Would you write out the lines from the one containing "none -> yellow round brick J4 level 1" to the end of the records below, exactly and in full, please?

= = = = = = =

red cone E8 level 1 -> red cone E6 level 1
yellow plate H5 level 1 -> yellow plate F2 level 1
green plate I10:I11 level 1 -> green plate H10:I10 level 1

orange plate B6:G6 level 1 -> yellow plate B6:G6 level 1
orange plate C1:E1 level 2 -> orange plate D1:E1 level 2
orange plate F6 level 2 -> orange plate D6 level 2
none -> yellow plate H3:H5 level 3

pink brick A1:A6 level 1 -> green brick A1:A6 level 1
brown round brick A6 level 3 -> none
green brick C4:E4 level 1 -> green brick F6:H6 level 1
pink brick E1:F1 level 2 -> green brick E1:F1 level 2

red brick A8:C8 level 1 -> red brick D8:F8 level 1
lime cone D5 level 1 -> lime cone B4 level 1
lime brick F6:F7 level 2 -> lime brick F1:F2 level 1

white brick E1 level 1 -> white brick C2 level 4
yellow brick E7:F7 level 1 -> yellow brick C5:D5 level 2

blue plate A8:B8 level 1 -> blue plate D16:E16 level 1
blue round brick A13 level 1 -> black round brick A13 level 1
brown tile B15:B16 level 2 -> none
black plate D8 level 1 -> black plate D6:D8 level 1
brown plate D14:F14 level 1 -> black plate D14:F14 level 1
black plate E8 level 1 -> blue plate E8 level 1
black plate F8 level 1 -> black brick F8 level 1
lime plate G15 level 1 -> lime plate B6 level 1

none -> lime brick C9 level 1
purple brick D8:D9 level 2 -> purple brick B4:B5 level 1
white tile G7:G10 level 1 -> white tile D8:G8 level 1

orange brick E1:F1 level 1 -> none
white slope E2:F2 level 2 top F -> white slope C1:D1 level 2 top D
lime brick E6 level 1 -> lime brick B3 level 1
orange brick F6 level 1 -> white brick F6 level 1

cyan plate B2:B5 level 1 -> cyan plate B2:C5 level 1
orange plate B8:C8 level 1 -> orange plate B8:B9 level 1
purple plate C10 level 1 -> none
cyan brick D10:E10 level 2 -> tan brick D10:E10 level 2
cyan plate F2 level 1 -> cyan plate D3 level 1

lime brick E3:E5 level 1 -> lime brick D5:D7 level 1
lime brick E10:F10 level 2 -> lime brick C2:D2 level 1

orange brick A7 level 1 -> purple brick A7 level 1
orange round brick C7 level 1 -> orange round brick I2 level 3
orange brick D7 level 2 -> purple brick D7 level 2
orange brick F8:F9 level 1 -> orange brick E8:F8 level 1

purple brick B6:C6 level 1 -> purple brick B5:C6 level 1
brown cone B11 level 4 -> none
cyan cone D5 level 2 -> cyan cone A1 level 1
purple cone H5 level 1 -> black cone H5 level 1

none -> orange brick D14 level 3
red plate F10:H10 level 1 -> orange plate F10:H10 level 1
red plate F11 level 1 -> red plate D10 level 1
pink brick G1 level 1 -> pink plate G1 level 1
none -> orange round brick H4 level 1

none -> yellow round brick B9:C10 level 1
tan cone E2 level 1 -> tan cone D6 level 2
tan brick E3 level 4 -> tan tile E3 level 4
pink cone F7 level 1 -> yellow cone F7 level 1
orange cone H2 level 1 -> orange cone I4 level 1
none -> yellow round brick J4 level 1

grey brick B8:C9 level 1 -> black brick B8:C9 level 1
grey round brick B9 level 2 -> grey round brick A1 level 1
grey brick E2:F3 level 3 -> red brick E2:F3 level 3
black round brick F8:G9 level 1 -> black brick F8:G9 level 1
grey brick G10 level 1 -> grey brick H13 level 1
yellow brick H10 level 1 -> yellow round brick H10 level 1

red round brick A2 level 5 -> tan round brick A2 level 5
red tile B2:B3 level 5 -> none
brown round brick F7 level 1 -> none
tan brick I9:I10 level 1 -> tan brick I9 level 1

= = = = = = =

Result
none -> yellow round brick J4 level 1

grey brick B8:C9 level 1 -> black brick B8:C9 level 1
grey round brick B9 level 2 -> grey round brick A1 level 1
grey brick E2:F3 level 3 -> red brick E2:F3 level 3
black round brick F8:G9 level 1 -> black brick F8:G9 level 1
grey brick G10 level 1 -> grey brick H13 level 1
yellow brick H10 level 1 -> yellow round brick H10 level 1

red round brick A2 level 5 -> tan round brick A2 level 5
red tile B2:B3 level 5 -> none
brown round brick F7 level 1 -> none
tan brick I9:I10 level 1 -> tan brick I9 level 1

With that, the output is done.